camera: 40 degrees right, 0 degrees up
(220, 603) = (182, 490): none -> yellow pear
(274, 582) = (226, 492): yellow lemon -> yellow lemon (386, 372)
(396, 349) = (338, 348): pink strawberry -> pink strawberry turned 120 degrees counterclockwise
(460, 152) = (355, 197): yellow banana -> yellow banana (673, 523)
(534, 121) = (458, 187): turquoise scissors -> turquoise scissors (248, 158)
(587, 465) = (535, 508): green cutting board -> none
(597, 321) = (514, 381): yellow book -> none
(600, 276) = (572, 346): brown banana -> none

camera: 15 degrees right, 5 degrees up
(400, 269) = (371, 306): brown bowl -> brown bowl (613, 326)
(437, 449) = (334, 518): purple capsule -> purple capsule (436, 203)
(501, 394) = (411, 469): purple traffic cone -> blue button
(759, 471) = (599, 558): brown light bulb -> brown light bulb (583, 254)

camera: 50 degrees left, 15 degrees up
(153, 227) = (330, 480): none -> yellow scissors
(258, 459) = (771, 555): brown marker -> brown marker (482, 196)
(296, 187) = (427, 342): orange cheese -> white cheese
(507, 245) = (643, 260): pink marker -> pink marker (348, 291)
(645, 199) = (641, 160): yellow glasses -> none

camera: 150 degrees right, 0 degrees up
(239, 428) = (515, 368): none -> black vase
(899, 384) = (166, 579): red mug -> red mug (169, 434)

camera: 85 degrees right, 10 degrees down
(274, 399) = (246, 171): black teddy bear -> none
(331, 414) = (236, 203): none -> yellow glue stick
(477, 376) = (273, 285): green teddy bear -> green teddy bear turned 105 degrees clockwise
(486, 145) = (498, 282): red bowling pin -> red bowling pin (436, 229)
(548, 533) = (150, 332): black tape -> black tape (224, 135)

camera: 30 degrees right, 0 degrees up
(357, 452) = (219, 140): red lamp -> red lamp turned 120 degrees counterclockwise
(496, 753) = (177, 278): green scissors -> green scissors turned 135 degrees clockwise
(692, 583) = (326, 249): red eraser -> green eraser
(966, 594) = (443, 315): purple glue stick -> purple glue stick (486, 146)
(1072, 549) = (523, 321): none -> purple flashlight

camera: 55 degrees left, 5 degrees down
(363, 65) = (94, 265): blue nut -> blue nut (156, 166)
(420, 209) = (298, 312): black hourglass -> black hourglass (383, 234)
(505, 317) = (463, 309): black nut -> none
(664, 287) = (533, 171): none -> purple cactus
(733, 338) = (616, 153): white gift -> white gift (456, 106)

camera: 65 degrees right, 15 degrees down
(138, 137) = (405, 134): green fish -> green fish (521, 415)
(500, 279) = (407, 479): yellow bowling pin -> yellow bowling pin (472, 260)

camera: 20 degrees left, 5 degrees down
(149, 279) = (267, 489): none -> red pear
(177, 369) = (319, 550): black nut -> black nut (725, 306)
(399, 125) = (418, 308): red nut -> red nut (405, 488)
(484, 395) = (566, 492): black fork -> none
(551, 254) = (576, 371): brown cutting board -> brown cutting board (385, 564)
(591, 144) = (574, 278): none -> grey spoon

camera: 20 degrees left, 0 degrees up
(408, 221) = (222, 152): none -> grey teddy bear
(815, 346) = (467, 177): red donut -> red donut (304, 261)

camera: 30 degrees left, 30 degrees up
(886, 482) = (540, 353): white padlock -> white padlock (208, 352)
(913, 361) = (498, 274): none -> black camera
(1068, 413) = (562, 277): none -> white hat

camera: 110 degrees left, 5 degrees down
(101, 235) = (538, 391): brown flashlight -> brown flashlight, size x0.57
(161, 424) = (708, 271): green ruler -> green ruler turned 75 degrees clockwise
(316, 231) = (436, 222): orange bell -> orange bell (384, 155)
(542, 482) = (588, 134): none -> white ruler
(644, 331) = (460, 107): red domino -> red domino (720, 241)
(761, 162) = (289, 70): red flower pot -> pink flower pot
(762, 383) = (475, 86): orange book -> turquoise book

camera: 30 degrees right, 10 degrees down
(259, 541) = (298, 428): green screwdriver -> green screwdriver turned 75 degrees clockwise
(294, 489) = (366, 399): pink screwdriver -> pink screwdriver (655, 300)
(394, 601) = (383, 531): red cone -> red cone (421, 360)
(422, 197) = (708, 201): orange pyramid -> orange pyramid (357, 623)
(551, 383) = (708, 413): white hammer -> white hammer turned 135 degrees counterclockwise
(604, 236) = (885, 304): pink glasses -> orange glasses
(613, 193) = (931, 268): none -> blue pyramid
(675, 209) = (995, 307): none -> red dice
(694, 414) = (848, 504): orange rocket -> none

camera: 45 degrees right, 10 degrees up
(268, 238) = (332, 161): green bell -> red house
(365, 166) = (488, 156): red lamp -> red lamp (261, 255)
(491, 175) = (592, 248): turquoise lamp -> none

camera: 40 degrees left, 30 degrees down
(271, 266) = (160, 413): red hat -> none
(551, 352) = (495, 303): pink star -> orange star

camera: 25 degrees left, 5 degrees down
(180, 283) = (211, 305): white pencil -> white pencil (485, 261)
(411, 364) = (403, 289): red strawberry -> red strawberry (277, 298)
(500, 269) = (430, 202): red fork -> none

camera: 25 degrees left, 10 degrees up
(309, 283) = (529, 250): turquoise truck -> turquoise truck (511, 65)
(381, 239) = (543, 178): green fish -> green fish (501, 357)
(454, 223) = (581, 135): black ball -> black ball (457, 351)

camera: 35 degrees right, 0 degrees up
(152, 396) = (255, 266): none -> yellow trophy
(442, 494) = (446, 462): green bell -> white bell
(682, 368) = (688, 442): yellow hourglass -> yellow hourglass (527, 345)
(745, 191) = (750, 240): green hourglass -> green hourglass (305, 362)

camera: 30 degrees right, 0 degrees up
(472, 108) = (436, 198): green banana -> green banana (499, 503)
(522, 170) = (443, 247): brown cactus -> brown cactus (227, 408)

_ _ _

Assignment
Copy out the range of lines above starting at the line with "(101, 235) = (538, 391): brown" and ending at the line with "(604, 236) = (885, 304): pink", exactly and including both.

Result
(101, 235) = (538, 391): brown flashlight -> brown flashlight, size x0.57
(161, 424) = (708, 271): green ruler -> green ruler turned 75 degrees clockwise
(316, 231) = (436, 222): orange bell -> orange bell (384, 155)
(542, 482) = (588, 134): none -> white ruler
(644, 331) = (460, 107): red domino -> red domino (720, 241)
(761, 162) = (289, 70): red flower pot -> pink flower pot
(762, 383) = (475, 86): orange book -> turquoise book

camera: 30 degrees right, 10 degrees down
(259, 541) = (298, 428): green screwdriver -> green screwdriver turned 75 degrees clockwise
(294, 489) = (366, 399): pink screwdriver -> pink screwdriver (655, 300)
(394, 601) = (383, 531): red cone -> red cone (421, 360)
(422, 197) = (708, 201): orange pyramid -> orange pyramid (357, 623)
(551, 383) = (708, 413): white hammer -> white hammer turned 135 degrees counterclockwise
(604, 236) = (885, 304): pink glasses -> orange glasses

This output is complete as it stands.